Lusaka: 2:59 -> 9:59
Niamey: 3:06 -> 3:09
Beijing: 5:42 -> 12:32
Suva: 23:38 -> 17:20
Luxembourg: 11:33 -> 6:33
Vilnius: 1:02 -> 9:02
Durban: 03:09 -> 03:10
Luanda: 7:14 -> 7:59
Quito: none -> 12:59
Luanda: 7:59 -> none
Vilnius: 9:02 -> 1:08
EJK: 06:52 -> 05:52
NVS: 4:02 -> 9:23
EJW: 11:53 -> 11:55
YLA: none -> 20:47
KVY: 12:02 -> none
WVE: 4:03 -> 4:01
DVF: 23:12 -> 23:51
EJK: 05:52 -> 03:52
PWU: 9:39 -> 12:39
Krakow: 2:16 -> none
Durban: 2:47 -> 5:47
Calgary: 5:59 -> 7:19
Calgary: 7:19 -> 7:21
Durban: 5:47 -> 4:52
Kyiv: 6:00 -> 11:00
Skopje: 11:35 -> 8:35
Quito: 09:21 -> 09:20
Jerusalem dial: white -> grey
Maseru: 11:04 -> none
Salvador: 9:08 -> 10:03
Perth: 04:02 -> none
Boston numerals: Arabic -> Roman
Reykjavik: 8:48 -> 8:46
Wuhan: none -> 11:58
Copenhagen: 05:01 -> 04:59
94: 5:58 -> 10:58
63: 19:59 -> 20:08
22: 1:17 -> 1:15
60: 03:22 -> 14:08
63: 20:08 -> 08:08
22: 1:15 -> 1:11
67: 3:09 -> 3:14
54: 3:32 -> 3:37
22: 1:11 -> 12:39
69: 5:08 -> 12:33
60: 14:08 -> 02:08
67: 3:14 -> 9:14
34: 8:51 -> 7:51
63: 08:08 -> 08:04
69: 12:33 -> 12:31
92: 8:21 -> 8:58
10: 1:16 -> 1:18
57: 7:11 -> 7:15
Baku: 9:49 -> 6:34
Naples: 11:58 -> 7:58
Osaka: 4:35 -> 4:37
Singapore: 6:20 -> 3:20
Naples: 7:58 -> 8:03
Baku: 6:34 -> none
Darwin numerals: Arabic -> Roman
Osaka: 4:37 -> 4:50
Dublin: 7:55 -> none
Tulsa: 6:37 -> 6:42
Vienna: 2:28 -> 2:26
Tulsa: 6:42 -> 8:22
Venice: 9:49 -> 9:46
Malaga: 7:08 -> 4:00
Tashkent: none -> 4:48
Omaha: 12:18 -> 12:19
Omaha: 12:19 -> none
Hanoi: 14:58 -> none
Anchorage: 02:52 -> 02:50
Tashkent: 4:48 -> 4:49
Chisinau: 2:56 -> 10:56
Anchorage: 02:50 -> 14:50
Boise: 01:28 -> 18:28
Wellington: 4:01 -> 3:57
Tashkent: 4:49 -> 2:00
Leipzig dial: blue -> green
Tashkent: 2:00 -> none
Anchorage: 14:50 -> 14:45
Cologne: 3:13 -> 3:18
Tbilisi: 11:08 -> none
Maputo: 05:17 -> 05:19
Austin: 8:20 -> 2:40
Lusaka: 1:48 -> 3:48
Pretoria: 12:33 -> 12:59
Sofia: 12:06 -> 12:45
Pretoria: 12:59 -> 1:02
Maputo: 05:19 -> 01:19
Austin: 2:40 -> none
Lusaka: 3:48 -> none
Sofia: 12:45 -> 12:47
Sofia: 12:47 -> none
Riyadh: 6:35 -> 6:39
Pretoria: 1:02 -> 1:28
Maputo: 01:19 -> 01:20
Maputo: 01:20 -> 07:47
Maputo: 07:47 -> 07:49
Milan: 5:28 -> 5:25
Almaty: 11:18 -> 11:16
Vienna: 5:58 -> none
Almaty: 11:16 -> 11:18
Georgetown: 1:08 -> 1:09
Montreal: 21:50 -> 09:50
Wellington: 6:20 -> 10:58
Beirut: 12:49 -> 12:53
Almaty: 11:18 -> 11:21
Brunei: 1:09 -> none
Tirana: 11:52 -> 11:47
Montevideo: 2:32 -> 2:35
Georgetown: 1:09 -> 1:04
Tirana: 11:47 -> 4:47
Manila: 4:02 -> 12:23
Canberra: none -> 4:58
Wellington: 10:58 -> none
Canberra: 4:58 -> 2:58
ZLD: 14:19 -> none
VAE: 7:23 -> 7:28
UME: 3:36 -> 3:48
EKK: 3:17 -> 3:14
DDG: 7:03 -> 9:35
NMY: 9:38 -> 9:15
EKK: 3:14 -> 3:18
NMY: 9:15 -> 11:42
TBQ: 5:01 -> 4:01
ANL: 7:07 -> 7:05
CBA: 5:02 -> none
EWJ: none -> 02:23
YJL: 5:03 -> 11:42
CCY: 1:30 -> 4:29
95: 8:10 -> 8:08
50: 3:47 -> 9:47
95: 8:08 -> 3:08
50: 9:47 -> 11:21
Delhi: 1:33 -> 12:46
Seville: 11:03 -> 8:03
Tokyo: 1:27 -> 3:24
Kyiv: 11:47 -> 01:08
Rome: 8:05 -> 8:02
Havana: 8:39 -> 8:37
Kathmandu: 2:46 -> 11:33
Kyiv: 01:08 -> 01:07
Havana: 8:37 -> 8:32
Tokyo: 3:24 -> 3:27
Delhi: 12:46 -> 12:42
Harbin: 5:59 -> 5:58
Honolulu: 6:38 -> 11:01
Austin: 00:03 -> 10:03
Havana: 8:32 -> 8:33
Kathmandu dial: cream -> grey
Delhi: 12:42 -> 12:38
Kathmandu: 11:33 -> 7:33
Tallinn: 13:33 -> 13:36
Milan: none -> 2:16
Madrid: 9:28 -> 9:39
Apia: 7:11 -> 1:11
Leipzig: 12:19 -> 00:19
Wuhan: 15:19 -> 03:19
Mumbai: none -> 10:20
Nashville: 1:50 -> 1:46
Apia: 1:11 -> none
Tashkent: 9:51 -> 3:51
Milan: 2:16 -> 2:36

[Set problem]
Rewrite all of the rows above with "Tashkent" changed to "Bishkek" wherever it appears. Leave everything else as it is.

[The response]
Lusaka: 2:59 -> 9:59
Niamey: 3:06 -> 3:09
Beijing: 5:42 -> 12:32
Suva: 23:38 -> 17:20
Luxembourg: 11:33 -> 6:33
Vilnius: 1:02 -> 9:02
Durban: 03:09 -> 03:10
Luanda: 7:14 -> 7:59
Quito: none -> 12:59
Luanda: 7:59 -> none
Vilnius: 9:02 -> 1:08
EJK: 06:52 -> 05:52
NVS: 4:02 -> 9:23
EJW: 11:53 -> 11:55
YLA: none -> 20:47
KVY: 12:02 -> none
WVE: 4:03 -> 4:01
DVF: 23:12 -> 23:51
EJK: 05:52 -> 03:52
PWU: 9:39 -> 12:39
Krakow: 2:16 -> none
Durban: 2:47 -> 5:47
Calgary: 5:59 -> 7:19
Calgary: 7:19 -> 7:21
Durban: 5:47 -> 4:52
Kyiv: 6:00 -> 11:00
Skopje: 11:35 -> 8:35
Quito: 09:21 -> 09:20
Jerusalem dial: white -> grey
Maseru: 11:04 -> none
Salvador: 9:08 -> 10:03
Perth: 04:02 -> none
Boston numerals: Arabic -> Roman
Reykjavik: 8:48 -> 8:46
Wuhan: none -> 11:58
Copenhagen: 05:01 -> 04:59
94: 5:58 -> 10:58
63: 19:59 -> 20:08
22: 1:17 -> 1:15
60: 03:22 -> 14:08
63: 20:08 -> 08:08
22: 1:15 -> 1:11
67: 3:09 -> 3:14
54: 3:32 -> 3:37
22: 1:11 -> 12:39
69: 5:08 -> 12:33
60: 14:08 -> 02:08
67: 3:14 -> 9:14
34: 8:51 -> 7:51
63: 08:08 -> 08:04
69: 12:33 -> 12:31
92: 8:21 -> 8:58
10: 1:16 -> 1:18
57: 7:11 -> 7:15
Baku: 9:49 -> 6:34
Naples: 11:58 -> 7:58
Osaka: 4:35 -> 4:37
Singapore: 6:20 -> 3:20
Naples: 7:58 -> 8:03
Baku: 6:34 -> none
Darwin numerals: Arabic -> Roman
Osaka: 4:37 -> 4:50
Dublin: 7:55 -> none
Tulsa: 6:37 -> 6:42
Vienna: 2:28 -> 2:26
Tulsa: 6:42 -> 8:22
Venice: 9:49 -> 9:46
Malaga: 7:08 -> 4:00
Bishkek: none -> 4:48
Omaha: 12:18 -> 12:19
Omaha: 12:19 -> none
Hanoi: 14:58 -> none
Anchorage: 02:52 -> 02:50
Bishkek: 4:48 -> 4:49
Chisinau: 2:56 -> 10:56
Anchorage: 02:50 -> 14:50
Boise: 01:28 -> 18:28
Wellington: 4:01 -> 3:57
Bishkek: 4:49 -> 2:00
Leipzig dial: blue -> green
Bishkek: 2:00 -> none
Anchorage: 14:50 -> 14:45
Cologne: 3:13 -> 3:18
Tbilisi: 11:08 -> none
Maputo: 05:17 -> 05:19
Austin: 8:20 -> 2:40
Lusaka: 1:48 -> 3:48
Pretoria: 12:33 -> 12:59
Sofia: 12:06 -> 12:45
Pretoria: 12:59 -> 1:02
Maputo: 05:19 -> 01:19
Austin: 2:40 -> none
Lusaka: 3:48 -> none
Sofia: 12:45 -> 12:47
Sofia: 12:47 -> none
Riyadh: 6:35 -> 6:39
Pretoria: 1:02 -> 1:28
Maputo: 01:19 -> 01:20
Maputo: 01:20 -> 07:47
Maputo: 07:47 -> 07:49
Milan: 5:28 -> 5:25
Almaty: 11:18 -> 11:16
Vienna: 5:58 -> none
Almaty: 11:16 -> 11:18
Georgetown: 1:08 -> 1:09
Montreal: 21:50 -> 09:50
Wellington: 6:20 -> 10:58
Beirut: 12:49 -> 12:53
Almaty: 11:18 -> 11:21
Brunei: 1:09 -> none
Tirana: 11:52 -> 11:47
Montevideo: 2:32 -> 2:35
Georgetown: 1:09 -> 1:04
Tirana: 11:47 -> 4:47
Manila: 4:02 -> 12:23
Canberra: none -> 4:58
Wellington: 10:58 -> none
Canberra: 4:58 -> 2:58
ZLD: 14:19 -> none
VAE: 7:23 -> 7:28
UME: 3:36 -> 3:48
EKK: 3:17 -> 3:14
DDG: 7:03 -> 9:35
NMY: 9:38 -> 9:15
EKK: 3:14 -> 3:18
NMY: 9:15 -> 11:42
TBQ: 5:01 -> 4:01
ANL: 7:07 -> 7:05
CBA: 5:02 -> none
EWJ: none -> 02:23
YJL: 5:03 -> 11:42
CCY: 1:30 -> 4:29
95: 8:10 -> 8:08
50: 3:47 -> 9:47
95: 8:08 -> 3:08
50: 9:47 -> 11:21
Delhi: 1:33 -> 12:46
Seville: 11:03 -> 8:03
Tokyo: 1:27 -> 3:24
Kyiv: 11:47 -> 01:08
Rome: 8:05 -> 8:02
Havana: 8:39 -> 8:37
Kathmandu: 2:46 -> 11:33
Kyiv: 01:08 -> 01:07
Havana: 8:37 -> 8:32
Tokyo: 3:24 -> 3:27
Delhi: 12:46 -> 12:42
Harbin: 5:59 -> 5:58
Honolulu: 6:38 -> 11:01
Austin: 00:03 -> 10:03
Havana: 8:32 -> 8:33
Kathmandu dial: cream -> grey
Delhi: 12:42 -> 12:38
Kathmandu: 11:33 -> 7:33
Tallinn: 13:33 -> 13:36
Milan: none -> 2:16
Madrid: 9:28 -> 9:39
Apia: 7:11 -> 1:11
Leipzig: 12:19 -> 00:19
Wuhan: 15:19 -> 03:19
Mumbai: none -> 10:20
Nashville: 1:50 -> 1:46
Apia: 1:11 -> none
Bishkek: 9:51 -> 3:51
Milan: 2:16 -> 2:36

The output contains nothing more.